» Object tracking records

■ ■ ■

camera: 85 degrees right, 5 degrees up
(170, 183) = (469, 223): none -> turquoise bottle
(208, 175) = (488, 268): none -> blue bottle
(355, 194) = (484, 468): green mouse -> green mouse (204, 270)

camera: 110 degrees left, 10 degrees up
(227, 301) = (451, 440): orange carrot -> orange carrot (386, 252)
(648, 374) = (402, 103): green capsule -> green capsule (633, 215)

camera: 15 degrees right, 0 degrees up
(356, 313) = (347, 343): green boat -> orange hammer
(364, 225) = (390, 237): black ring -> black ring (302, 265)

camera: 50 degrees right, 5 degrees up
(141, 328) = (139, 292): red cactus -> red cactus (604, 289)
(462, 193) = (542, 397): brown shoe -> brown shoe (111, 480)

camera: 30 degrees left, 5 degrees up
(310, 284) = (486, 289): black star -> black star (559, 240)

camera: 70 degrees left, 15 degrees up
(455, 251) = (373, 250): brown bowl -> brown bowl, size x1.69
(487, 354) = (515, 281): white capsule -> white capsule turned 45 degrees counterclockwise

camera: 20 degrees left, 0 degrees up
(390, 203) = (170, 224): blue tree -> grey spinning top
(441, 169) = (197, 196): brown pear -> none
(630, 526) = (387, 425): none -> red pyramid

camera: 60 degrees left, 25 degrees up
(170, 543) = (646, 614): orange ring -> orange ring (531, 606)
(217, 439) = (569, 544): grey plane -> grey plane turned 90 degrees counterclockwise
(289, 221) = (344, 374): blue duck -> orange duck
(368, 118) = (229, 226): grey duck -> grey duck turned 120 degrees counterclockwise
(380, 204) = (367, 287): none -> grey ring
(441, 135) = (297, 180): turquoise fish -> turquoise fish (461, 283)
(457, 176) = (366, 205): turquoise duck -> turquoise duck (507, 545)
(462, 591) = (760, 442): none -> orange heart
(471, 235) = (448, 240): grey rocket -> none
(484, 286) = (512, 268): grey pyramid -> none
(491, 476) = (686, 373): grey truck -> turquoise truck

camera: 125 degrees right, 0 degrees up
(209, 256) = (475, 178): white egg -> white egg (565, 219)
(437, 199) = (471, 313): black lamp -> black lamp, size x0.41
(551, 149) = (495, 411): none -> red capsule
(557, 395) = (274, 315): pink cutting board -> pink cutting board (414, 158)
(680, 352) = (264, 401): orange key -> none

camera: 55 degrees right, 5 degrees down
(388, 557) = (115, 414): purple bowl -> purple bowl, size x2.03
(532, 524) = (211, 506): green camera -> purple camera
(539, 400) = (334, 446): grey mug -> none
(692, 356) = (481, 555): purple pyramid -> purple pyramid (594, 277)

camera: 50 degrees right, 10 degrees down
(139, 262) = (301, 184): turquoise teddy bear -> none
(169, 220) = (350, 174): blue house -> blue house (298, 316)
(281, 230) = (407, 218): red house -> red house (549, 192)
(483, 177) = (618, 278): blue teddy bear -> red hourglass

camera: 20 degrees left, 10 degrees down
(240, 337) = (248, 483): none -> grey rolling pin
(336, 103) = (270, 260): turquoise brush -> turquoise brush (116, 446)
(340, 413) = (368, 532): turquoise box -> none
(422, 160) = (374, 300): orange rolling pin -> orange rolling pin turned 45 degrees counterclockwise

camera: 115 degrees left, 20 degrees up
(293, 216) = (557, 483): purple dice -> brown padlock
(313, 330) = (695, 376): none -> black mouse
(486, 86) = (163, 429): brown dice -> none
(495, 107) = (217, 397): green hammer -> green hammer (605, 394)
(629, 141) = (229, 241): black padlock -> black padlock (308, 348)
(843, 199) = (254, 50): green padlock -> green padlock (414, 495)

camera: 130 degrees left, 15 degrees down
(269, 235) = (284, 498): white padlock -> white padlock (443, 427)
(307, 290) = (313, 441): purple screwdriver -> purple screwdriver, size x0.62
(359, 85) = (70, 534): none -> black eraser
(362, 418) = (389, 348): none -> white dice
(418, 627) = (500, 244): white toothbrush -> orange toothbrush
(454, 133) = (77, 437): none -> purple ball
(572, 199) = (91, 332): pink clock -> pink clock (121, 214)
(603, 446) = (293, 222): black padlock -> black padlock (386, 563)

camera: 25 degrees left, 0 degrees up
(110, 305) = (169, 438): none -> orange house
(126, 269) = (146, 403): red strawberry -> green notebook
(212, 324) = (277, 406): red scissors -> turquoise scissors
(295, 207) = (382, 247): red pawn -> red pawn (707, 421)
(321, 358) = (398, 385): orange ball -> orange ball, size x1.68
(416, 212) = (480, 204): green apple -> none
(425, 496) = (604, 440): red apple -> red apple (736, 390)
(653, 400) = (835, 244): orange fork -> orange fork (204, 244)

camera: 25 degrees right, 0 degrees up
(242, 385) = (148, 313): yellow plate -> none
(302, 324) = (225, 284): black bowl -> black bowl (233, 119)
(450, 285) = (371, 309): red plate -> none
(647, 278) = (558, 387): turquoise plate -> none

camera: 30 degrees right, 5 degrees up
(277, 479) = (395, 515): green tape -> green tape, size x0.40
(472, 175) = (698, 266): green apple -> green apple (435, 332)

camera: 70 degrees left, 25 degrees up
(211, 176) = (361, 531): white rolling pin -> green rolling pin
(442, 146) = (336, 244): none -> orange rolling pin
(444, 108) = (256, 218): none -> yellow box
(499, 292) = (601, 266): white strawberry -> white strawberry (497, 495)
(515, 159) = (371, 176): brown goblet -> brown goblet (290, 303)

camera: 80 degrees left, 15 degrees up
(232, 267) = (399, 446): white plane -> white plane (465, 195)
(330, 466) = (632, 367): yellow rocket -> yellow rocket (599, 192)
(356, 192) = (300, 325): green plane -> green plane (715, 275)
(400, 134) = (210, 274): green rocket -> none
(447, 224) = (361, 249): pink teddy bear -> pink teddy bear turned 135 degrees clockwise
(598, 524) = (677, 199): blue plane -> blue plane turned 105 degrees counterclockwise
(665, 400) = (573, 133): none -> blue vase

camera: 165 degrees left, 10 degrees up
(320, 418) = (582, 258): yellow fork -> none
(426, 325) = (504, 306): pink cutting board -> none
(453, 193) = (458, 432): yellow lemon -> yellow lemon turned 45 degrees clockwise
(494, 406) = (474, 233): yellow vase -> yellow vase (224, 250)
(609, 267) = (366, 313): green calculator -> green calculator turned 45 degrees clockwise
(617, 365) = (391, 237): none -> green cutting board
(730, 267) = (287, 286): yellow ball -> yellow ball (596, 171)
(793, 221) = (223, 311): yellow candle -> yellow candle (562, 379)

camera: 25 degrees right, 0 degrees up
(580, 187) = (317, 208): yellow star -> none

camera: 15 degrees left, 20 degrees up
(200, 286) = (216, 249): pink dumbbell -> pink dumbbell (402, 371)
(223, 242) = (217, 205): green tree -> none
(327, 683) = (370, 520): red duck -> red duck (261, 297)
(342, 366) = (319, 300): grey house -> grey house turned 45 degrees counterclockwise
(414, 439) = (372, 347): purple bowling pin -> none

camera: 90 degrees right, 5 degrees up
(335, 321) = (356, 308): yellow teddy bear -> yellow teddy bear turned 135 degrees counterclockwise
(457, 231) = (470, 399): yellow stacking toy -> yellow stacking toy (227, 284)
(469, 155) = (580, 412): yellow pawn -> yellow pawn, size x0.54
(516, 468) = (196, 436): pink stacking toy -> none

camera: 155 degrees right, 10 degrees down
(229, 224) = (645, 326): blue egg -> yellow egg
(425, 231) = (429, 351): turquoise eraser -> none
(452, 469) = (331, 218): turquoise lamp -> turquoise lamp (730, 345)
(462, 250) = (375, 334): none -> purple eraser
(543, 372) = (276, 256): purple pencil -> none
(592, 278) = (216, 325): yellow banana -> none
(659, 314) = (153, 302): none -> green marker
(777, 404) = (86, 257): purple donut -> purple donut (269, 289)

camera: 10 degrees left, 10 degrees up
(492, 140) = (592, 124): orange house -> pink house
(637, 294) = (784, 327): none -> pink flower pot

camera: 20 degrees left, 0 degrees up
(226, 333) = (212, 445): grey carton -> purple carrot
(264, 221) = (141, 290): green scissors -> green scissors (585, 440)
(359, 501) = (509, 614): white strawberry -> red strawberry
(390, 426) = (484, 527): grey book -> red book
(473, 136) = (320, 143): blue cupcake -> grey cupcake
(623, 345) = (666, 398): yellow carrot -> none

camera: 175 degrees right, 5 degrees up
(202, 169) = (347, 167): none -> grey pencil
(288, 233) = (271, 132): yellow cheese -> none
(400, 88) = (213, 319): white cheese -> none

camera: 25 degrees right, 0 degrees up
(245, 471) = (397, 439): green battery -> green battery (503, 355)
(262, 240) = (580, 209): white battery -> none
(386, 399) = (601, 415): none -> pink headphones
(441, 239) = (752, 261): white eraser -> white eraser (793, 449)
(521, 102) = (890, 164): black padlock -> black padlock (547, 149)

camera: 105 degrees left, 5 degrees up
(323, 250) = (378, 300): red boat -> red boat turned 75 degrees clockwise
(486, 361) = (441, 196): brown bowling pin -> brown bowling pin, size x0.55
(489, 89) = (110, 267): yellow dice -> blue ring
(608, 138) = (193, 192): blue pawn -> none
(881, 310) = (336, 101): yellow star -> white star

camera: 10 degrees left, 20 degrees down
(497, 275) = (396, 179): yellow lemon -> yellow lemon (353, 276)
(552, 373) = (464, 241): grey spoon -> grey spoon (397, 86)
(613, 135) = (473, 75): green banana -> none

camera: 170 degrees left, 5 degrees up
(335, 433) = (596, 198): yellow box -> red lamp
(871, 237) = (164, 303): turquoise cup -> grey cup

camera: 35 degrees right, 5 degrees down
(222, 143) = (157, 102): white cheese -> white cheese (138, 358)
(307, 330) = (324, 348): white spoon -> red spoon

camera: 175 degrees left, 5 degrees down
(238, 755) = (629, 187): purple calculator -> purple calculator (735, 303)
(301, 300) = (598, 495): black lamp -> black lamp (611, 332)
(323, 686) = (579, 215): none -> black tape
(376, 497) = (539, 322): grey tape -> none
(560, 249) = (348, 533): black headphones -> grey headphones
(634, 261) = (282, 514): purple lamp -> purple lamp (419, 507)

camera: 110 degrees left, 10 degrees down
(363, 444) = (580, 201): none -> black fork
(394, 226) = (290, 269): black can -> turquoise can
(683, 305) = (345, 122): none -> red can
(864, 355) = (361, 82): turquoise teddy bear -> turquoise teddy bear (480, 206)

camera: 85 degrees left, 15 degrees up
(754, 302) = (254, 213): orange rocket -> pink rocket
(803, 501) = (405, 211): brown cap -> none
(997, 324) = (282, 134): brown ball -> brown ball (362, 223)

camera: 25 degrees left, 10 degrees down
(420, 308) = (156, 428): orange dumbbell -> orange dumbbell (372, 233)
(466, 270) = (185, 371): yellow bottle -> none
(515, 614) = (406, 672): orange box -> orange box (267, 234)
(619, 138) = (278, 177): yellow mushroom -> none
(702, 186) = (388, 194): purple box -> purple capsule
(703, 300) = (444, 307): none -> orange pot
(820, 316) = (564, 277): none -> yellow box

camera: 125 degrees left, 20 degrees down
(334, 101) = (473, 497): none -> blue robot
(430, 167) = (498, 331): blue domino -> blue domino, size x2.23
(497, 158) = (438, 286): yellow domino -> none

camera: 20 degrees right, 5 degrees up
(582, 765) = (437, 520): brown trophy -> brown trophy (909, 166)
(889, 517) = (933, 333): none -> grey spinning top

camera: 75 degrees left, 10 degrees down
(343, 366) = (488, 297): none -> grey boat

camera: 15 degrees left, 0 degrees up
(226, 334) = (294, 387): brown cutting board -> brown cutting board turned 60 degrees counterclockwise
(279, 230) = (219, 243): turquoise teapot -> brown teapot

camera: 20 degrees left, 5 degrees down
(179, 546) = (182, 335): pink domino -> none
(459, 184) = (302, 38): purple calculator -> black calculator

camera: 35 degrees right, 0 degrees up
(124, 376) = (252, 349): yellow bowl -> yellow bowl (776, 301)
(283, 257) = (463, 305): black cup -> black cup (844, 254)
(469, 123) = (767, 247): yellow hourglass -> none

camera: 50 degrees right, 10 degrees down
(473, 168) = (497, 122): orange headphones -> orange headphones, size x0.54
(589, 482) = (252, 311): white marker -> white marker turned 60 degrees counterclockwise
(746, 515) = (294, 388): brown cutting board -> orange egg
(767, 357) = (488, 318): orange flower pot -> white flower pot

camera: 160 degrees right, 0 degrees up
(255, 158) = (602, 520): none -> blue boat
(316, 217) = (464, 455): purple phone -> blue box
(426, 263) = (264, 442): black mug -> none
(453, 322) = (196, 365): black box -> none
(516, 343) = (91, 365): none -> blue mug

■ ■ ■

» Work task
Only the lines above starting at the one containing "(208, 175) = (488, 268): none -> blue bottle" and ending at the one containing "camera: 15 degrees right, 0 degrees up", both included, are to be returned, exactly as they read.

» Solution
(208, 175) = (488, 268): none -> blue bottle
(355, 194) = (484, 468): green mouse -> green mouse (204, 270)

camera: 110 degrees left, 10 degrees up
(227, 301) = (451, 440): orange carrot -> orange carrot (386, 252)
(648, 374) = (402, 103): green capsule -> green capsule (633, 215)

camera: 15 degrees right, 0 degrees up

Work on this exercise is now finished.